● **The task**:
Retype each record below word for word, pictures excluded.

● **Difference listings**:

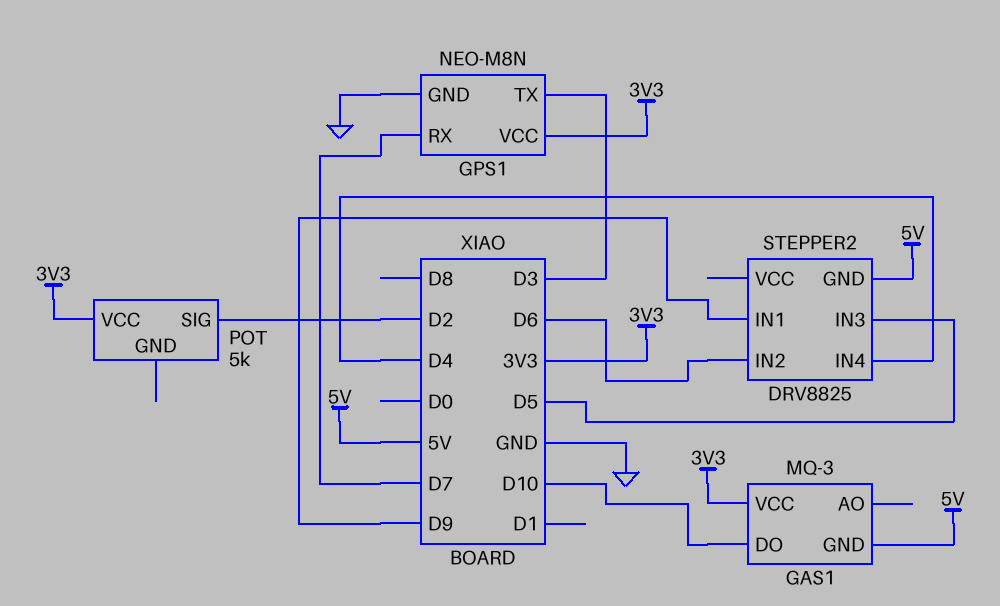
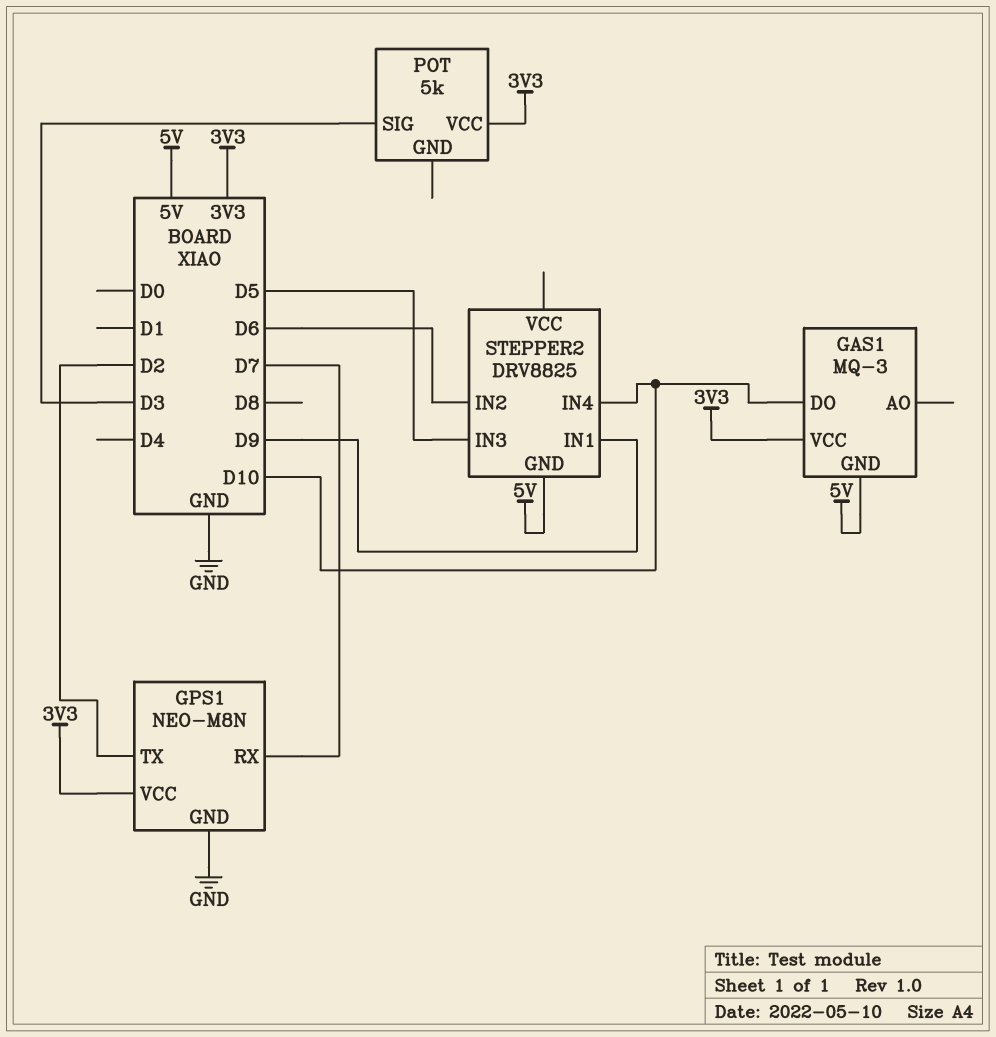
GPS1 pin TX: D3 -> D2
POT pin SIG: D2 -> D3
STEPPER2 pin IN4: D4 -> D10

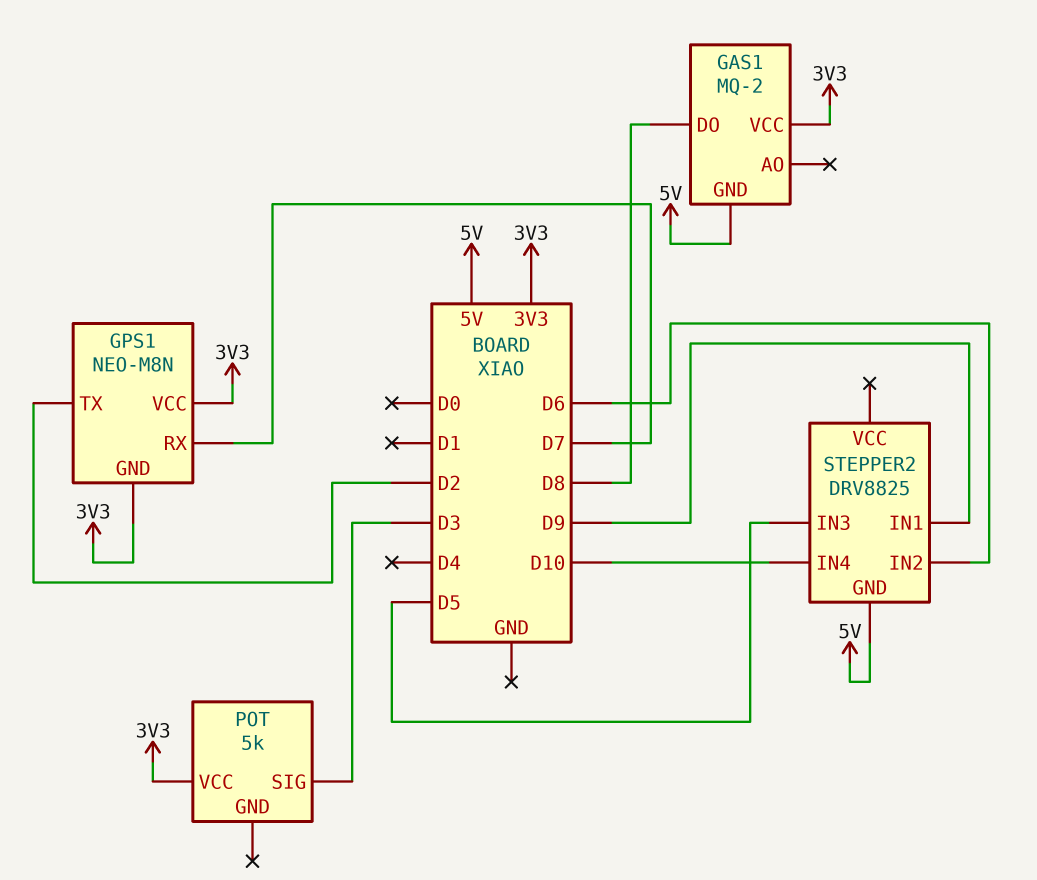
GAS1: MQ-3 -> MQ-2
GAS1 pin DO: D10 -> D8
GPS1 pin GND: GND -> 3V3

● **Your solution**:
GPS1 pin TX: D3 -> D2
POT pin SIG: D2 -> D3
STEPPER2 pin IN4: D4 -> D10

GAS1: MQ-3 -> MQ-2
GAS1 pin DO: D10 -> D8
GPS1 pin GND: GND -> 3V3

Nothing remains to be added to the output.